◆ DIRECTIONS FOR THIS TASK ◆
Of the records that follow, copy only the lines from the line containing "building: [124,135,316,271] -> none" to the line containing "building: none -> [579,233,608,272]", both included, exactly as written.

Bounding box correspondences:
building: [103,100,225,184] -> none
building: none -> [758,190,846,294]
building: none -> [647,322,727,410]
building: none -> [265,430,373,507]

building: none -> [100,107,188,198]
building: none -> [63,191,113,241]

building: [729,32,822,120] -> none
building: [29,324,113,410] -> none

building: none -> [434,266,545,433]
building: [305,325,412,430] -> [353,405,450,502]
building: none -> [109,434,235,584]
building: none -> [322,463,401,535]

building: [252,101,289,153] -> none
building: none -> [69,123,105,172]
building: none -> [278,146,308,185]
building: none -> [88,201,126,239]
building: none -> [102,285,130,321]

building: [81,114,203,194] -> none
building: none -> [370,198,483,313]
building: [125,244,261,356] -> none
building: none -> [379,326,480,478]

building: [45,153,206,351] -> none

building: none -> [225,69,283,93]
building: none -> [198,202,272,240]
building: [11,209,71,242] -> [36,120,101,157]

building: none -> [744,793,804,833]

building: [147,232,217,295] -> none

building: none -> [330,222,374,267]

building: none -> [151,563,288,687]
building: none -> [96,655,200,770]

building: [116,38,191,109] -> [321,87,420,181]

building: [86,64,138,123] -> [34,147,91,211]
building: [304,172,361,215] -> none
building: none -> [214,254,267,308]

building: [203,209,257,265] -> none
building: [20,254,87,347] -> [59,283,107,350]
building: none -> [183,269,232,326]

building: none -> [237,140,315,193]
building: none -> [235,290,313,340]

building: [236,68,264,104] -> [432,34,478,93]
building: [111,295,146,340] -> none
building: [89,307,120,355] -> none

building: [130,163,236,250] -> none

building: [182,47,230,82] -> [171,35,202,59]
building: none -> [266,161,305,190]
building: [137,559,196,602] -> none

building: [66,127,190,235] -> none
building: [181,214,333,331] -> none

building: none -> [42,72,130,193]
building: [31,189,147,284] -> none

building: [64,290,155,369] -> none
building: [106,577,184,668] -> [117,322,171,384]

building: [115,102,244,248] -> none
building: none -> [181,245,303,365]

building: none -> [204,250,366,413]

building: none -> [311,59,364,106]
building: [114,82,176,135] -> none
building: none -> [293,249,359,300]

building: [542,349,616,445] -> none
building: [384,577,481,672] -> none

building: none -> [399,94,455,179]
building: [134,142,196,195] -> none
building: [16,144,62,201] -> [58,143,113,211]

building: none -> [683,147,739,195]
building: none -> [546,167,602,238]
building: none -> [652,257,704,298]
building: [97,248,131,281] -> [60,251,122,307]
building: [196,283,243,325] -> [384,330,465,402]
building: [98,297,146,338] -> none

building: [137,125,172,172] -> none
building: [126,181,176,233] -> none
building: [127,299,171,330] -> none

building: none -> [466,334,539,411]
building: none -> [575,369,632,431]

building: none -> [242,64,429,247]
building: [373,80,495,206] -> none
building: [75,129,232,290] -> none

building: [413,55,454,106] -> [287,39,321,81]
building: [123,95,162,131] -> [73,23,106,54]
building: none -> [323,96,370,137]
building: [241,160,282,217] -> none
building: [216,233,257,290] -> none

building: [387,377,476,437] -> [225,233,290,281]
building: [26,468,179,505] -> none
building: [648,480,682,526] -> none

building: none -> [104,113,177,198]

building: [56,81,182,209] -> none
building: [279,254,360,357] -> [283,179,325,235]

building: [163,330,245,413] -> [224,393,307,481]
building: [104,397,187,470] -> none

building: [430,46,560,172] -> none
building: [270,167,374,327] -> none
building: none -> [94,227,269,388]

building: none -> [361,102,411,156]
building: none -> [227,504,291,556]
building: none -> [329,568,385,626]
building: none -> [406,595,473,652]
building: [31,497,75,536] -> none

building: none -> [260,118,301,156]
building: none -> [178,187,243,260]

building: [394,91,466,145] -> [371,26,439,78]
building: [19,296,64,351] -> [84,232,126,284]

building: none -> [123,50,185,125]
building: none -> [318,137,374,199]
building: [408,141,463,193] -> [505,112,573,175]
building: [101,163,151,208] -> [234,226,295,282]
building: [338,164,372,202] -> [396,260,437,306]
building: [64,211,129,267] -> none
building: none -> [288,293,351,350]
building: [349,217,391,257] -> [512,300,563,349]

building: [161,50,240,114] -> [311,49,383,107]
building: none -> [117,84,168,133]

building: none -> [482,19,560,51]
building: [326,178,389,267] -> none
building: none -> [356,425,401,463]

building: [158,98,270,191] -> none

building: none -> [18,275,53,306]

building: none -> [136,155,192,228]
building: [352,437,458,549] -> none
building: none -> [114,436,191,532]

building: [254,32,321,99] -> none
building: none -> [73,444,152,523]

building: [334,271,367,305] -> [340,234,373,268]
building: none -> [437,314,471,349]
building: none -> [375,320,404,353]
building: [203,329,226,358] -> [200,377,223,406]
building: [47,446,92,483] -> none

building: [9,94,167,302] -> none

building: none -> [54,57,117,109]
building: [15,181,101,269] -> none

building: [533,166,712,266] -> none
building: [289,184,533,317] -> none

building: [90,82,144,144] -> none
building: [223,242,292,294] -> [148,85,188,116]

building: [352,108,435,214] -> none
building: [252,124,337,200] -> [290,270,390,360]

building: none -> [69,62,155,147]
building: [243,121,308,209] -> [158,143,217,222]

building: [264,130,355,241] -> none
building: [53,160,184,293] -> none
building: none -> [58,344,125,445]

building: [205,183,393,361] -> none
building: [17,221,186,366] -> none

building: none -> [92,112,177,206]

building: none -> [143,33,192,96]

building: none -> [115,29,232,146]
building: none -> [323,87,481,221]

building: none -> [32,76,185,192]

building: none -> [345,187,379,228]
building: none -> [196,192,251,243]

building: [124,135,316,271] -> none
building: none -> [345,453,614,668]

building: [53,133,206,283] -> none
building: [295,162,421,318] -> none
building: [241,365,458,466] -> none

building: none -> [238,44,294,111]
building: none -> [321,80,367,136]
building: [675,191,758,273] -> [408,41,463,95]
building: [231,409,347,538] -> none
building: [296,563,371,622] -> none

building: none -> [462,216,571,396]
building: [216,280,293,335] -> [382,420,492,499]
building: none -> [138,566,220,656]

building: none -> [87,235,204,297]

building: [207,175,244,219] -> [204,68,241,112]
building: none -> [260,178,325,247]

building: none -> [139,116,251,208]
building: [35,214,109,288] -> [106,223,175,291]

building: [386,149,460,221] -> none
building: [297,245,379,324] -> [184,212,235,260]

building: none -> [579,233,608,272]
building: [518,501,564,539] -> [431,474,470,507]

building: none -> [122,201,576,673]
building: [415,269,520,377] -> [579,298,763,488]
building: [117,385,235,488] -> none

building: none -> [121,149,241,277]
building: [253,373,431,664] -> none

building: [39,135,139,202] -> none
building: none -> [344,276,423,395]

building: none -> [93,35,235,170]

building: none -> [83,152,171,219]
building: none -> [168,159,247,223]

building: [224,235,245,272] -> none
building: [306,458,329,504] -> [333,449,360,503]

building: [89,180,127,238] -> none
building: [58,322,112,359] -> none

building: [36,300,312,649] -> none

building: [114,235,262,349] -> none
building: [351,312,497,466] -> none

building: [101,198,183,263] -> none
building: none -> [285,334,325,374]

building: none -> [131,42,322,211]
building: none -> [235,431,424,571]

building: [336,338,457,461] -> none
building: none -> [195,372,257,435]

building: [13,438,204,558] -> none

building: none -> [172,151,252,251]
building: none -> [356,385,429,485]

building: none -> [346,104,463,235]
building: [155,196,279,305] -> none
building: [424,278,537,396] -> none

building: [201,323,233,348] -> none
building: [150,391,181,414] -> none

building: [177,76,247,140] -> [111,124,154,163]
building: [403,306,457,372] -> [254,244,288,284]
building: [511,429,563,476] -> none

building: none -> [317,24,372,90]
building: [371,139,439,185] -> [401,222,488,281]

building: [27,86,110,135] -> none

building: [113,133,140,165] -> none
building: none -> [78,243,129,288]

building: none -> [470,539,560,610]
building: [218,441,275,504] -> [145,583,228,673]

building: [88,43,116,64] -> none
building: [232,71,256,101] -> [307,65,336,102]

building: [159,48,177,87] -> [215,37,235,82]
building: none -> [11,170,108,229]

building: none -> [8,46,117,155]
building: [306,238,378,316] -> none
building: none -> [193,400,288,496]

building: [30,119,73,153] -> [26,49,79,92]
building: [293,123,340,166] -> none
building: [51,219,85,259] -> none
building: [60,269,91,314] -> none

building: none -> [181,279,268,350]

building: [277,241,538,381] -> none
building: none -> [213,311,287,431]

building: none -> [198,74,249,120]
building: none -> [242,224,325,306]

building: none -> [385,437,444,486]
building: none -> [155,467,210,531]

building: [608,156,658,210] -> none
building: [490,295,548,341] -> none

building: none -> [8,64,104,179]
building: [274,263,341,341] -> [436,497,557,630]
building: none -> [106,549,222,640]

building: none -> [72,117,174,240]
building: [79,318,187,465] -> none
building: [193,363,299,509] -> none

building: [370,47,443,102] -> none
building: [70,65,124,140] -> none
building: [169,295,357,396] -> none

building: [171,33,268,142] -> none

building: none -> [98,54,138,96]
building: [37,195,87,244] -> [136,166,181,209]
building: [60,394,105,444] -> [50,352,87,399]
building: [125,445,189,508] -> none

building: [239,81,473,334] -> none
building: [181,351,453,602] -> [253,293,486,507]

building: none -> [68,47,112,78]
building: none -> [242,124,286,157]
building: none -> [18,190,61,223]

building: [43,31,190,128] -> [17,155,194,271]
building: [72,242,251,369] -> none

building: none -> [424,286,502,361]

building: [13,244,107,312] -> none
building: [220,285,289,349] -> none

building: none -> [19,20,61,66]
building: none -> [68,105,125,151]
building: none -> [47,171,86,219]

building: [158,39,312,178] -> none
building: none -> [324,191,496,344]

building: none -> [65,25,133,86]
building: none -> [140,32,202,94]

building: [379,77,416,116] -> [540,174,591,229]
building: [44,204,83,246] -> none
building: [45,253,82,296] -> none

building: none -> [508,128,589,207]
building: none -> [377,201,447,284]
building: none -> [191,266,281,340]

◆ EXERCISE SOLUTION ◆
building: [124,135,316,271] -> none
building: none -> [345,453,614,668]

building: [53,133,206,283] -> none
building: [295,162,421,318] -> none
building: [241,365,458,466] -> none

building: none -> [238,44,294,111]
building: none -> [321,80,367,136]
building: [675,191,758,273] -> [408,41,463,95]
building: [231,409,347,538] -> none
building: [296,563,371,622] -> none

building: none -> [462,216,571,396]
building: [216,280,293,335] -> [382,420,492,499]
building: none -> [138,566,220,656]

building: none -> [87,235,204,297]

building: [207,175,244,219] -> [204,68,241,112]
building: none -> [260,178,325,247]

building: none -> [139,116,251,208]
building: [35,214,109,288] -> [106,223,175,291]

building: [386,149,460,221] -> none
building: [297,245,379,324] -> [184,212,235,260]

building: none -> [579,233,608,272]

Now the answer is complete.